*** Begin section ***

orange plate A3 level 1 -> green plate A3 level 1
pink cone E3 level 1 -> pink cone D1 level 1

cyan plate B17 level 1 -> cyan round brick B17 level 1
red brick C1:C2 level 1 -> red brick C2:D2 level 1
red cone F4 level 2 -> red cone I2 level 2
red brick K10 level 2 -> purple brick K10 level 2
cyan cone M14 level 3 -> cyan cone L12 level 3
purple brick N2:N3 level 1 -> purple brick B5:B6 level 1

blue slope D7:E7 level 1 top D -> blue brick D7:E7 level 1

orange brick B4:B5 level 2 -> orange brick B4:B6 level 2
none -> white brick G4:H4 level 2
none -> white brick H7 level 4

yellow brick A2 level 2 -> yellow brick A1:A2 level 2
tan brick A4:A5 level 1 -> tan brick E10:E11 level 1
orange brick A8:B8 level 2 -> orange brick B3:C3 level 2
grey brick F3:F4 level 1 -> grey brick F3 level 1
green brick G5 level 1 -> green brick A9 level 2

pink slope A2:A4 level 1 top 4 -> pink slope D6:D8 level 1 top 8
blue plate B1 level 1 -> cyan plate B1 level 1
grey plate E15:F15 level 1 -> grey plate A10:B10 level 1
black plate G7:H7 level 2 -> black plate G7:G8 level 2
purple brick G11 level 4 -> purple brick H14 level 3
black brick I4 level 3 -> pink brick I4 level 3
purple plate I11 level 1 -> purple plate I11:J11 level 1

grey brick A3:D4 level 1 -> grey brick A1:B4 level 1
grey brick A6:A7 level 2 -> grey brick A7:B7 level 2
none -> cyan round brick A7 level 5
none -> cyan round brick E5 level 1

*** End section ***

Try it » Every entry needs to be copied exactly as it was written.

Answer for this exercise »
orange plate A3 level 1 -> green plate A3 level 1
pink cone E3 level 1 -> pink cone D1 level 1

cyan plate B17 level 1 -> cyan round brick B17 level 1
red brick C1:C2 level 1 -> red brick C2:D2 level 1
red cone F4 level 2 -> red cone I2 level 2
red brick K10 level 2 -> purple brick K10 level 2
cyan cone M14 level 3 -> cyan cone L12 level 3
purple brick N2:N3 level 1 -> purple brick B5:B6 level 1

blue slope D7:E7 level 1 top D -> blue brick D7:E7 level 1

orange brick B4:B5 level 2 -> orange brick B4:B6 level 2
none -> white brick G4:H4 level 2
none -> white brick H7 level 4

yellow brick A2 level 2 -> yellow brick A1:A2 level 2
tan brick A4:A5 level 1 -> tan brick E10:E11 level 1
orange brick A8:B8 level 2 -> orange brick B3:C3 level 2
grey brick F3:F4 level 1 -> grey brick F3 level 1
green brick G5 level 1 -> green brick A9 level 2

pink slope A2:A4 level 1 top 4 -> pink slope D6:D8 level 1 top 8
blue plate B1 level 1 -> cyan plate B1 level 1
grey plate E15:F15 level 1 -> grey plate A10:B10 level 1
black plate G7:H7 level 2 -> black plate G7:G8 level 2
purple brick G11 level 4 -> purple brick H14 level 3
black brick I4 level 3 -> pink brick I4 level 3
purple plate I11 level 1 -> purple plate I11:J11 level 1

grey brick A3:D4 level 1 -> grey brick A1:B4 level 1
grey brick A6:A7 level 2 -> grey brick A7:B7 level 2
none -> cyan round brick A7 level 5
none -> cyan round brick E5 level 1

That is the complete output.